Task description -
Each record that follows is to be transcribed exactly, excluding its images.

Difference listings:
•••

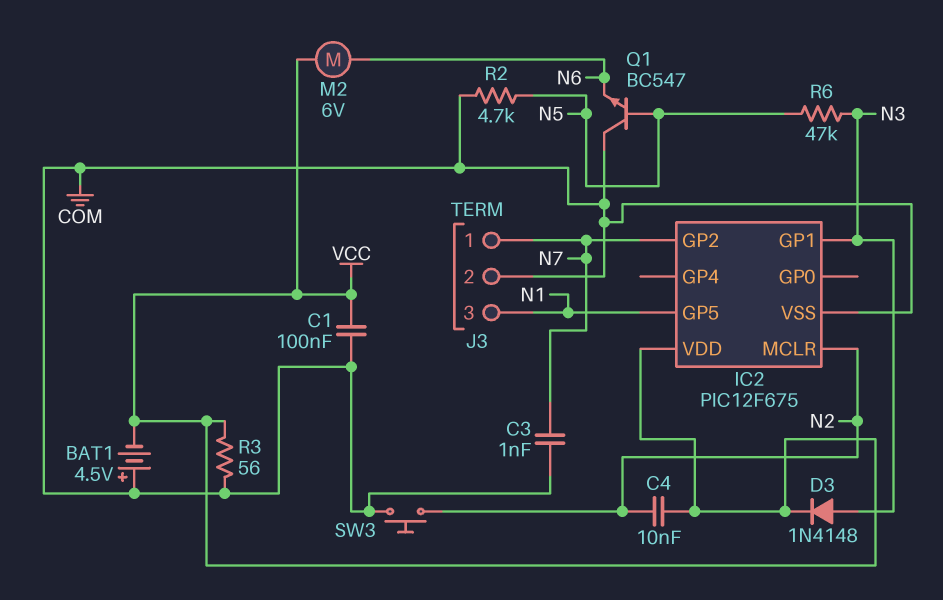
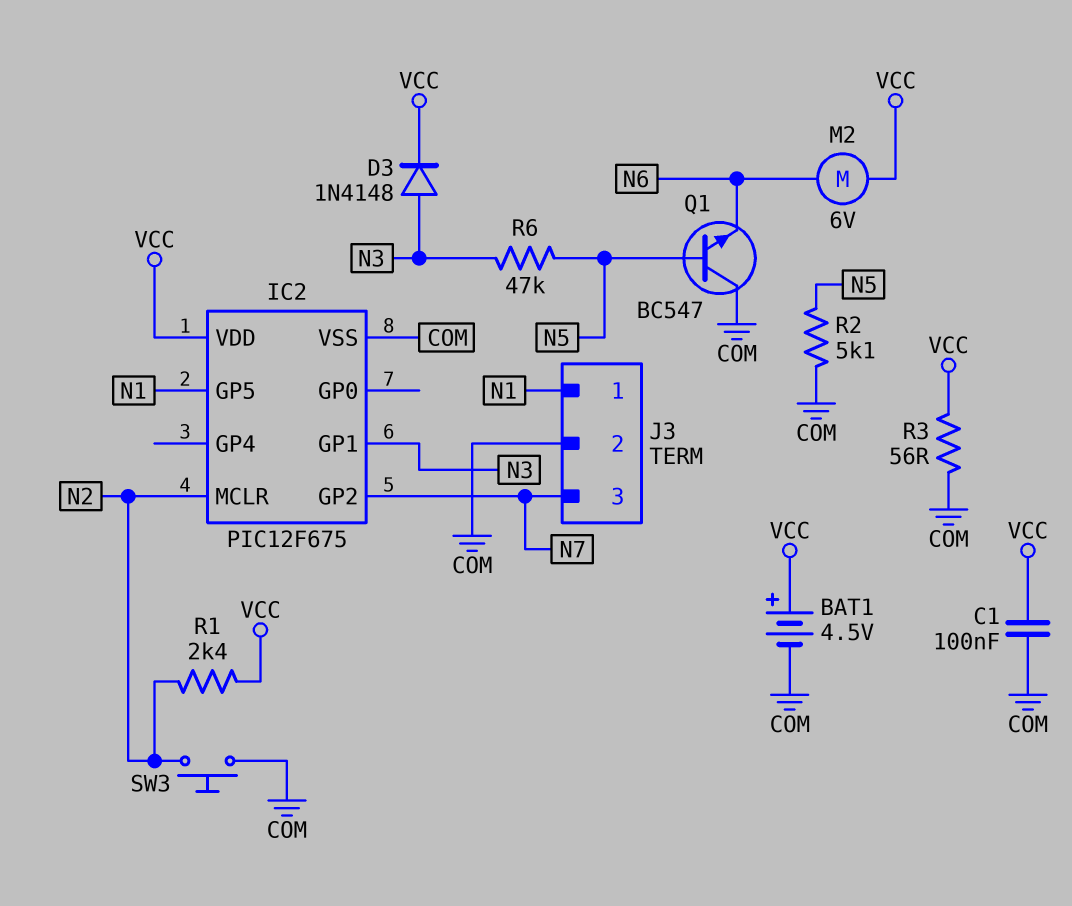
BAT1: 4.5V (plus COM, minus VCC) -> 4.5V (plus VCC, minus COM)
C3: 1nF (COM, N7) -> none
C4: 10nF (N2, VCC) -> none
J3 pin 1: N7 -> N1
J3 pin 3: N1 -> N7
R1: none -> 2.4k (N2, VCC)
R2: 4.7k (COM, N5) -> 5.1k (COM, N5)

•••

Answer below -
BAT1: 4.5V (plus COM, minus VCC) -> 4.5V (plus VCC, minus COM)
C3: 1nF (COM, N7) -> none
C4: 10nF (N2, VCC) -> none
J3 pin 1: N7 -> N1
J3 pin 3: N1 -> N7
R1: none -> 2.4k (N2, VCC)
R2: 4.7k (COM, N5) -> 5.1k (COM, N5)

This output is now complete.